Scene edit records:
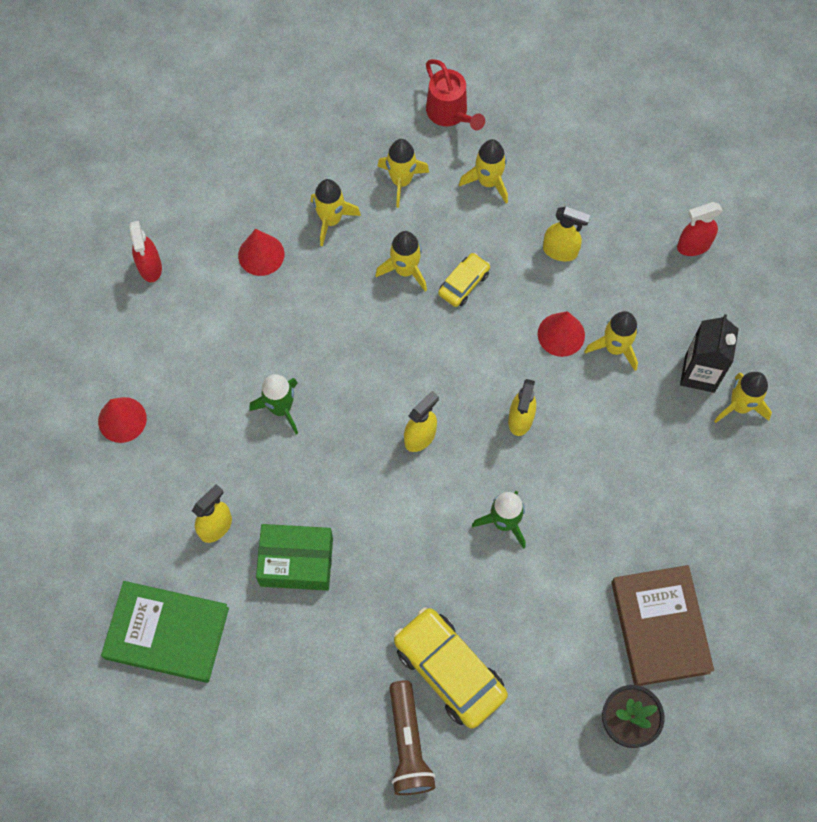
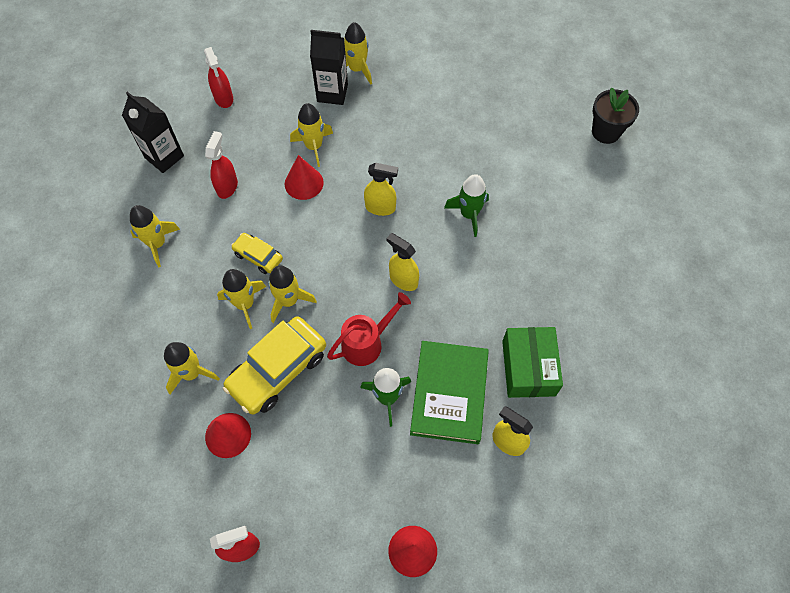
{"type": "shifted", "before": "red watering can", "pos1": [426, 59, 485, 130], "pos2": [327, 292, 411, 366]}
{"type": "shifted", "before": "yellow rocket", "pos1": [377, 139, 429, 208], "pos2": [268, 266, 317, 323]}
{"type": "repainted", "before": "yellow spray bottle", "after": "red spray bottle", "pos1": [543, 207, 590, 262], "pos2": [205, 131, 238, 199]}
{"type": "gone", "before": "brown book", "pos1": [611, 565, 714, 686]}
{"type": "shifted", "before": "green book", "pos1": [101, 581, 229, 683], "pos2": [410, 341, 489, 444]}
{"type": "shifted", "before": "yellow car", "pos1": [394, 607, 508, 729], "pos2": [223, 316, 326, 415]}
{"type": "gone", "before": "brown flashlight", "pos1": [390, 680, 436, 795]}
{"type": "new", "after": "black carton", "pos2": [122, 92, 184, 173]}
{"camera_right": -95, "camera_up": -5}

-- What is needed --
Search the records above for "yellow". Copy each line where it is found.

-- Task solution --
{"type": "shifted", "before": "yellow rocket", "pos1": [377, 139, 429, 208], "pos2": [268, 266, 317, 323]}
{"type": "repainted", "before": "yellow spray bottle", "after": "red spray bottle", "pos1": [543, 207, 590, 262], "pos2": [205, 131, 238, 199]}
{"type": "shifted", "before": "yellow car", "pos1": [394, 607, 508, 729], "pos2": [223, 316, 326, 415]}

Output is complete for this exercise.